### TO DO:
The span to repeat in the listing below runs from the line containing "D2: schottky 1N5817" to the line containing "R15: 68k (+3V3, LIGHT2) -> none", inclusive. Repeat it exactly, and only it.

### EXTRACTED INFORMATION:
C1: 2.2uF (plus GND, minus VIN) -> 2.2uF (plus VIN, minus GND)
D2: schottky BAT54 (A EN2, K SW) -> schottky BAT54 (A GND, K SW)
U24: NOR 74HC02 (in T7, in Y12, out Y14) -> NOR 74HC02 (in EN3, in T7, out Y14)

* * *

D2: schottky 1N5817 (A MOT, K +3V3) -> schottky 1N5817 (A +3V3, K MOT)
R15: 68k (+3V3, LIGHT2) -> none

### EXERCISE RESULT:
D2: schottky 1N5817 (A MOT, K +3V3) -> schottky 1N5817 (A +3V3, K MOT)
R15: 68k (+3V3, LIGHT2) -> none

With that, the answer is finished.